_What to produce_: Print every entry below again exactly as written, skipping the pictures.

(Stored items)
============
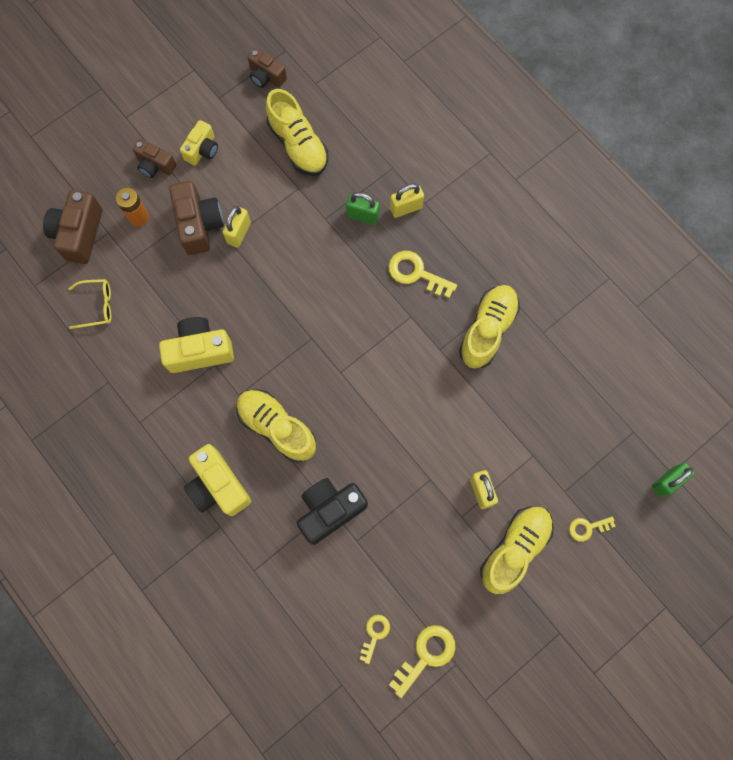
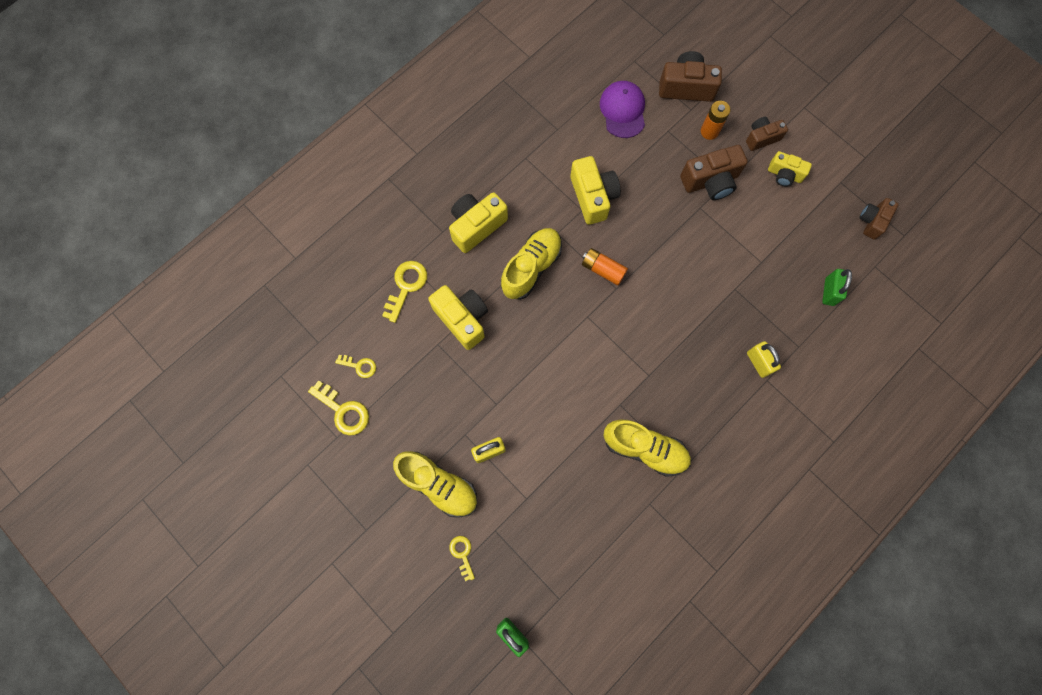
camera: 85 degrees right, 0 degrees up
(97, 306) = (623, 110): yellow glasses -> purple cap
(155, 165) = (761, 138): brown camera -> brown camera turned 45 degrees clockwise
(239, 233) = (708, 215): yellow padlock -> none
(288, 350) = (603, 270): none -> orange battery
(298, 145) = (806, 257): yellow shoe -> none
(330, 510) = (462, 319): black camera -> yellow camera
(362, 216) = (743, 323): green padlock -> green padlock (829, 292)
(416, 273) = (692, 377): yellow key -> yellow key (406, 286)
============
_Response to the exercise_:
camera: 85 degrees right, 0 degrees up
(97, 306) = (623, 110): yellow glasses -> purple cap
(155, 165) = (761, 138): brown camera -> brown camera turned 45 degrees clockwise
(239, 233) = (708, 215): yellow padlock -> none
(288, 350) = (603, 270): none -> orange battery
(298, 145) = (806, 257): yellow shoe -> none
(330, 510) = (462, 319): black camera -> yellow camera
(362, 216) = (743, 323): green padlock -> green padlock (829, 292)
(416, 273) = (692, 377): yellow key -> yellow key (406, 286)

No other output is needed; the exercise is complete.